• Required action:
Copy all the entries below exactly, but not the pictures.

• Exercise data:
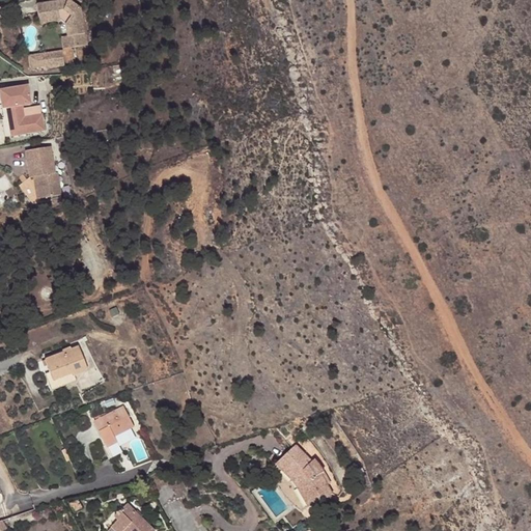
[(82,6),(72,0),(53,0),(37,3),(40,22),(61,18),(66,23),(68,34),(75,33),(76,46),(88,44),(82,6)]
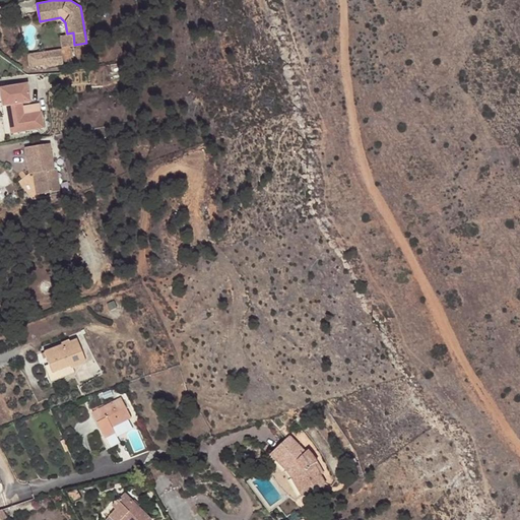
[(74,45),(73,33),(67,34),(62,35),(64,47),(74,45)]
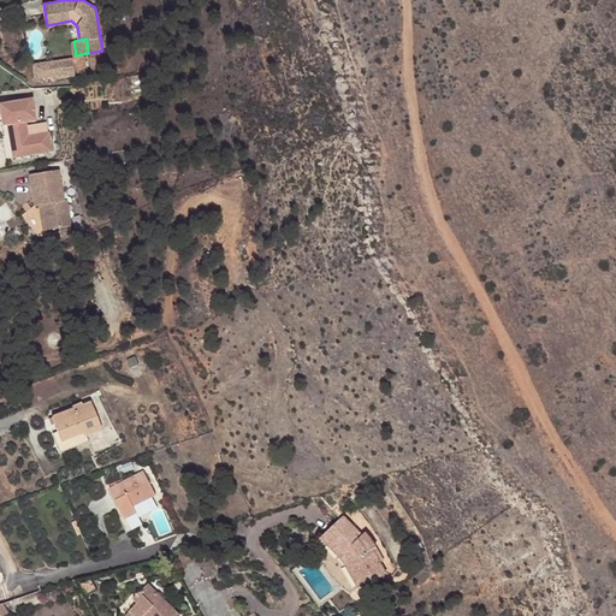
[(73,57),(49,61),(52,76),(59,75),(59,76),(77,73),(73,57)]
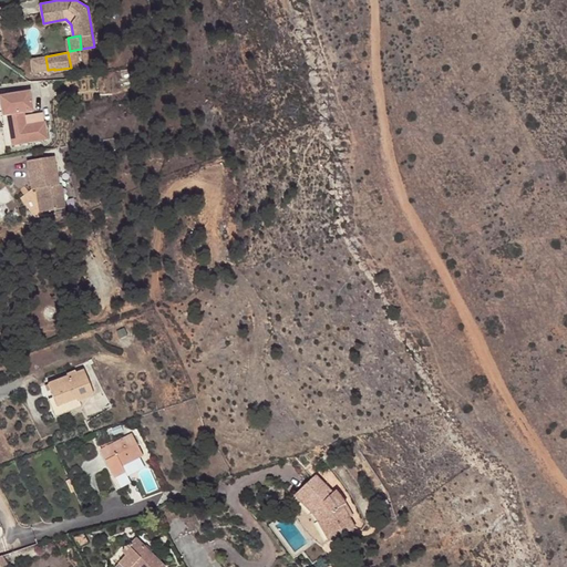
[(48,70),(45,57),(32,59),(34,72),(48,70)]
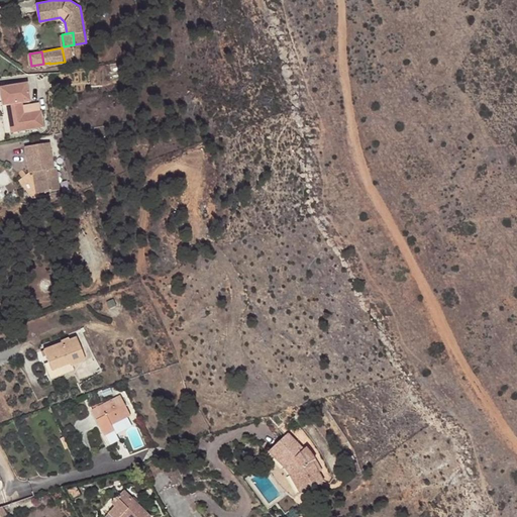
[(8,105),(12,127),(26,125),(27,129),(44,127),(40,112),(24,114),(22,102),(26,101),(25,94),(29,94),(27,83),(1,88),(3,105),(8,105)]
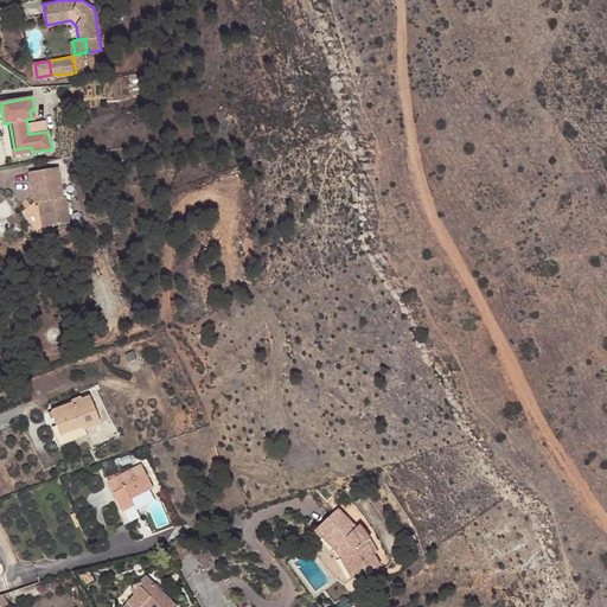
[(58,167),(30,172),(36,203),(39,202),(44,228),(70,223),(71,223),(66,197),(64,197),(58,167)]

• Your solution:
[(82,6),(72,0),(53,0),(37,3),(40,22),(61,18),(66,23),(68,34),(75,33),(76,46),(88,44),(82,6)]
[(74,45),(73,33),(67,34),(62,35),(64,47),(74,45)]
[(73,57),(49,61),(52,76),(59,75),(59,76),(77,73),(73,57)]
[(48,70),(45,57),(32,59),(34,72),(48,70)]
[(8,105),(12,127),(26,125),(27,129),(44,127),(40,112),(24,114),(22,102),(26,101),(25,94),(29,94),(27,83),(1,88),(3,105),(8,105)]
[(58,167),(30,172),(36,203),(39,202),(44,228),(70,223),(71,223),(66,197),(64,197),(58,167)]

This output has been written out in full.